_Task_
Give the count of lines in the entries below that contain the string "zapato", and only that count.
+++ Data shown +++
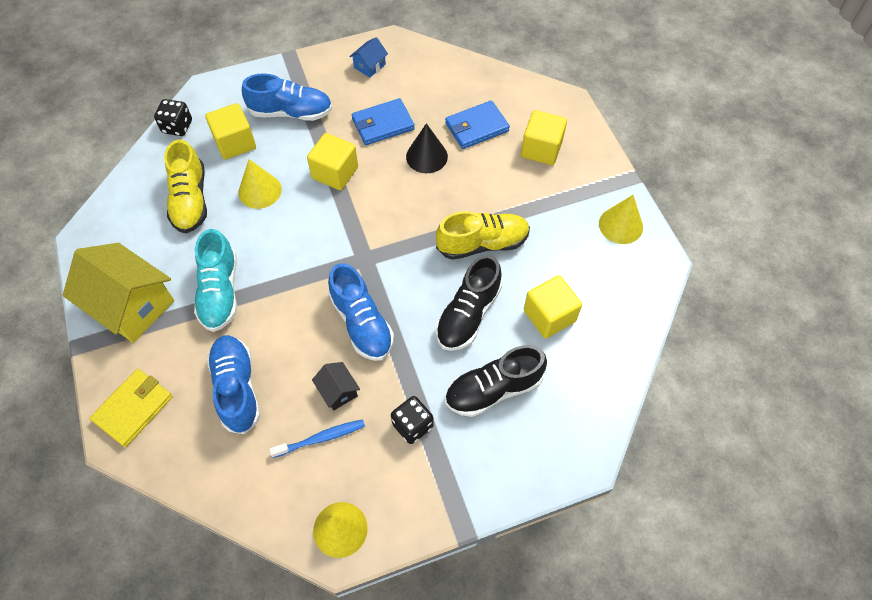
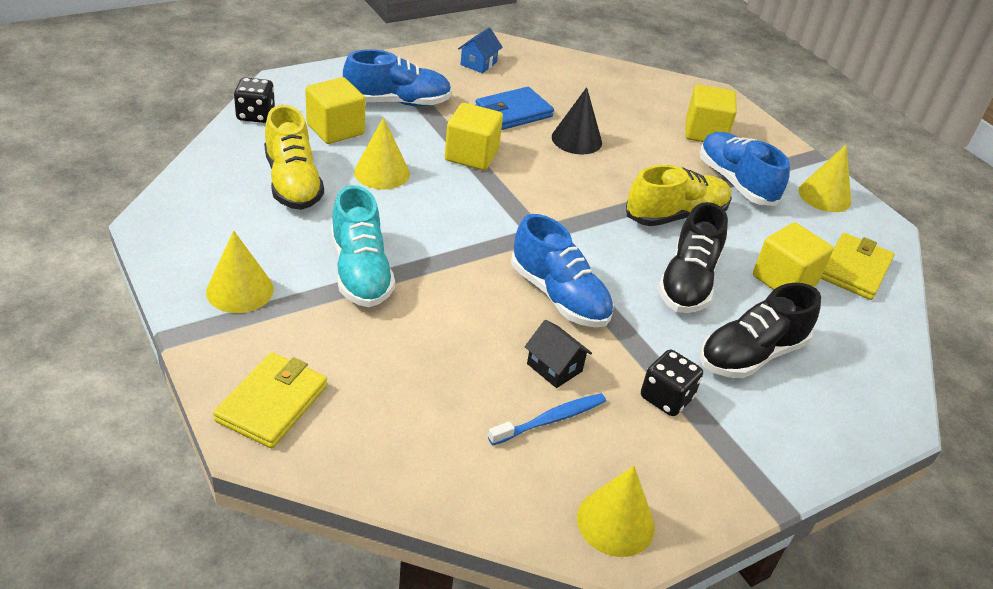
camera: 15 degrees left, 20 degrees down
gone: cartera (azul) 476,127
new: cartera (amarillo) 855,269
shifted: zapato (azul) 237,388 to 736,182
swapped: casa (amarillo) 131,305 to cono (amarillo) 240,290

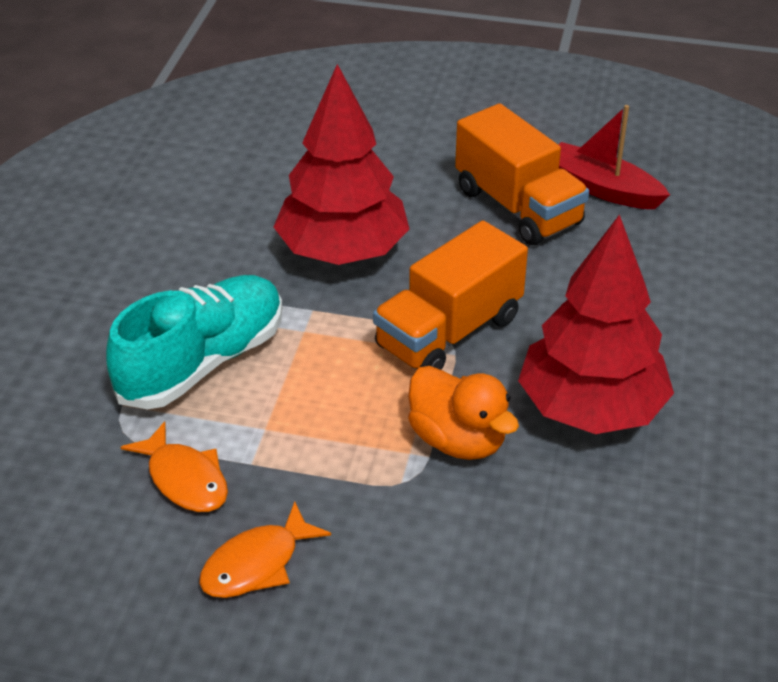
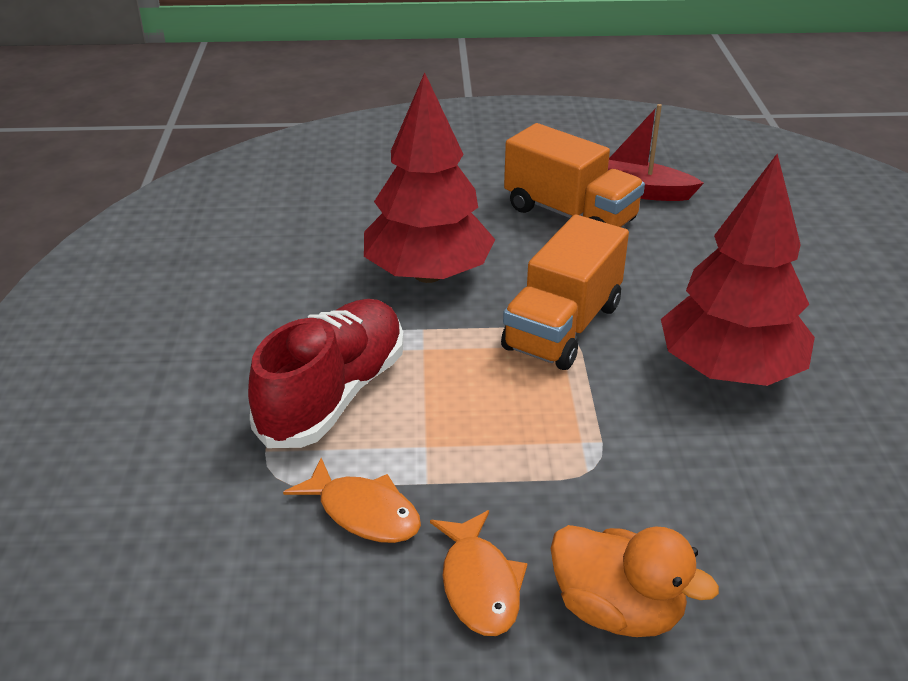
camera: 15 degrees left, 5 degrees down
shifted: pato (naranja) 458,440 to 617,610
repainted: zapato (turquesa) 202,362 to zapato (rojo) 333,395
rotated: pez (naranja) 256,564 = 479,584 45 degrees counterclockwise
+++
_Task result_
2